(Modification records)
- - -

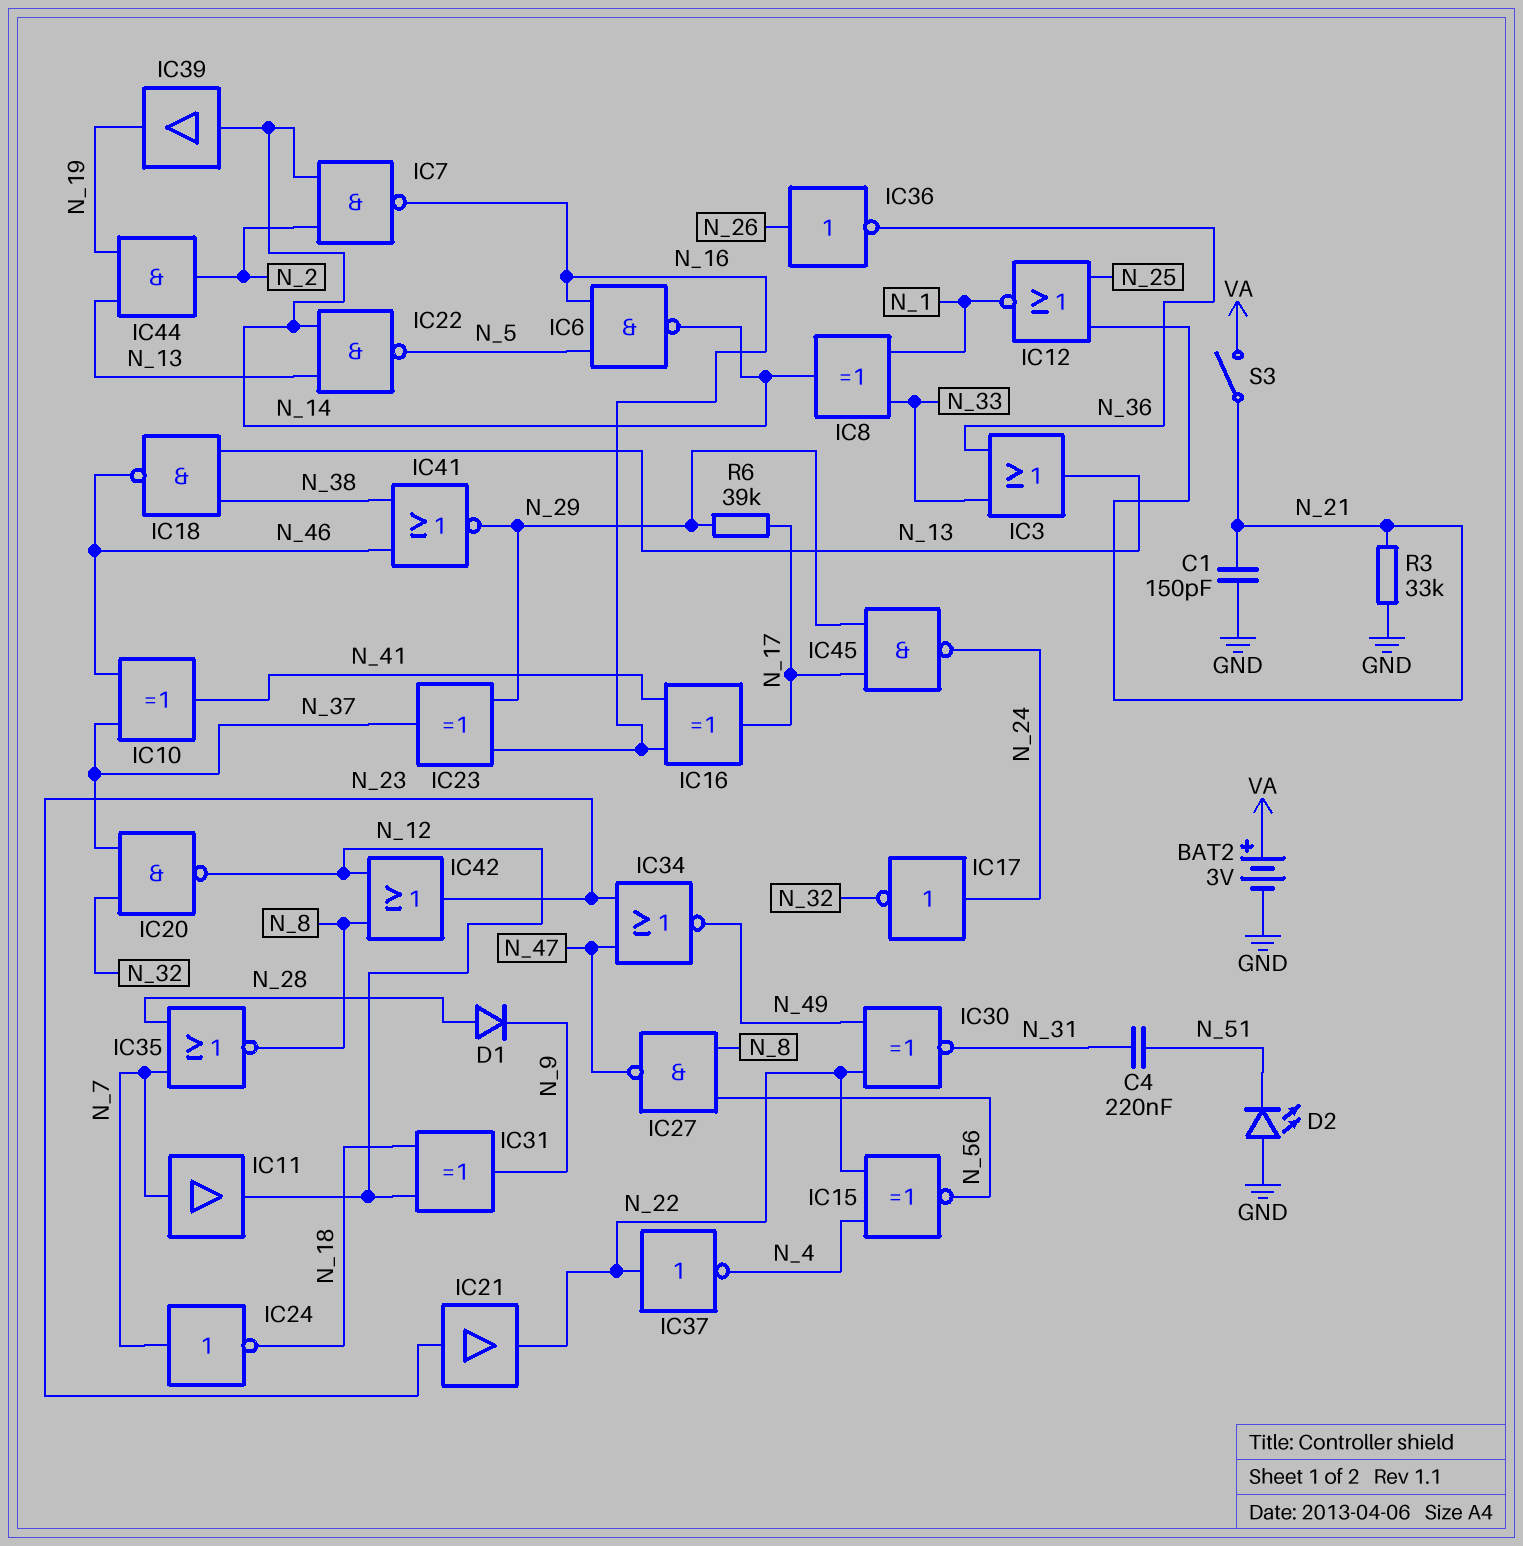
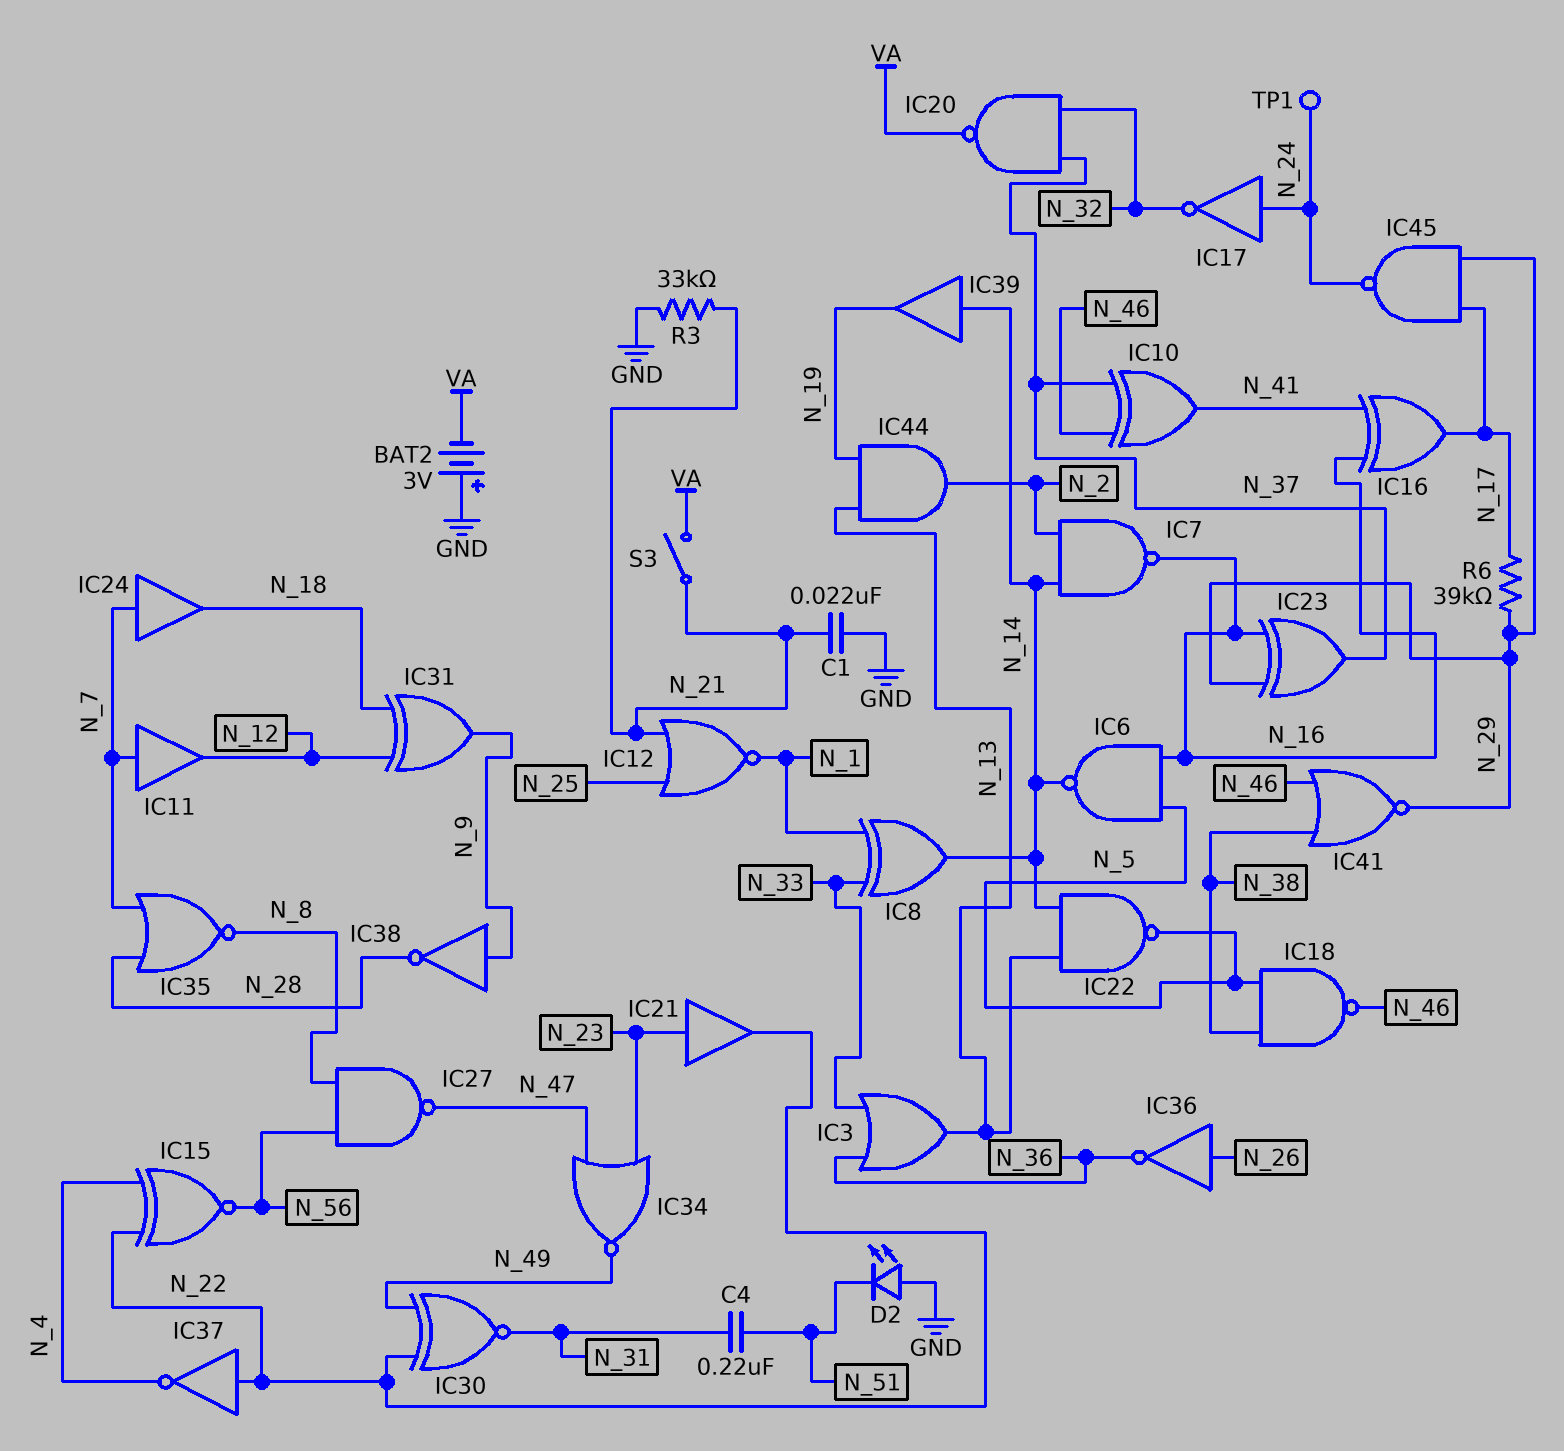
BAT2: 3V (plus VA, minus GND) -> 3V (plus GND, minus VA)
C1: 150pF (GND, N_21) -> 22nF (GND, N_21)
D1: diode (A N_28, K N_9) -> none
IC18: NAND (in N_13, in N_38, out N_46) -> NAND (in N_5, in N_38, out N_46)
IC20: NAND (in N_32, in N_37, out N_12) -> NAND (in N_32, in N_37, out VA)
IC24: NOT (in N_7, out N_18) -> buffer (in N_7, out N_18)
IC38: none -> NOT (in N_9, out N_28)
IC42: OR (in N_8, in N_12, out N_23) -> none
TP1: none -> test point (N_24)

- - -

What is being asked - When you copy the entries above, keep every word exactly and omit the images.

Answer box -
BAT2: 3V (plus VA, minus GND) -> 3V (plus GND, minus VA)
C1: 150pF (GND, N_21) -> 22nF (GND, N_21)
D1: diode (A N_28, K N_9) -> none
IC18: NAND (in N_13, in N_38, out N_46) -> NAND (in N_5, in N_38, out N_46)
IC20: NAND (in N_32, in N_37, out N_12) -> NAND (in N_32, in N_37, out VA)
IC24: NOT (in N_7, out N_18) -> buffer (in N_7, out N_18)
IC38: none -> NOT (in N_9, out N_28)
IC42: OR (in N_8, in N_12, out N_23) -> none
TP1: none -> test point (N_24)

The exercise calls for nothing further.